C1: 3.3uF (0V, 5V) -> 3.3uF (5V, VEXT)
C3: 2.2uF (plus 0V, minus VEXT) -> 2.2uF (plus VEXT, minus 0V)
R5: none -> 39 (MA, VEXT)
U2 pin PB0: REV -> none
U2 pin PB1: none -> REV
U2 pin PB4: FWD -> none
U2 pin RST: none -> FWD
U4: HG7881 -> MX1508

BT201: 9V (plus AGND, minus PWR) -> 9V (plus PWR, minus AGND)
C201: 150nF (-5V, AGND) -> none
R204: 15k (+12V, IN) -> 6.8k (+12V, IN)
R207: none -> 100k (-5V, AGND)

====

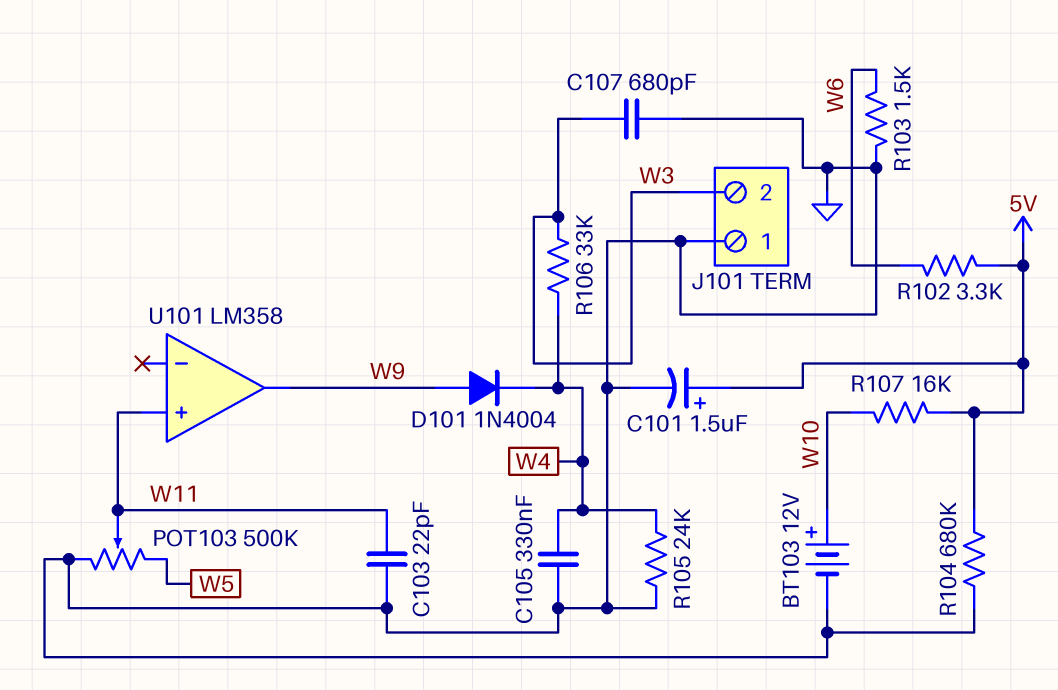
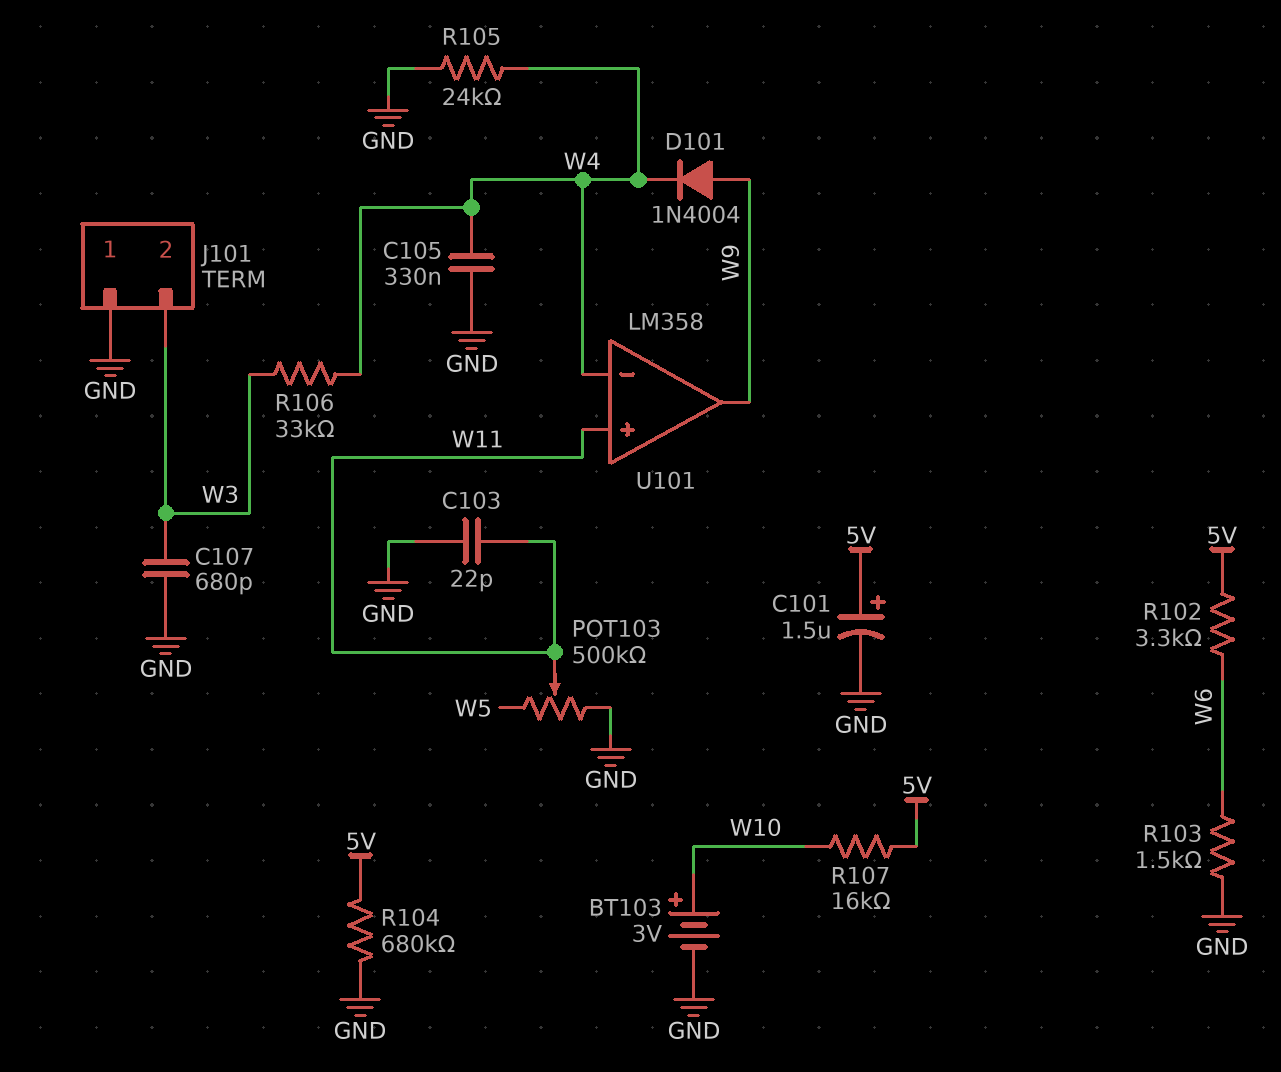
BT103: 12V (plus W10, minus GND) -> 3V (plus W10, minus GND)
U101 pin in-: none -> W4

====

§ Exercise details
For every line of the listing above that contains "AGND", add one, and report the final tally with no other words.

§ Result of this task
3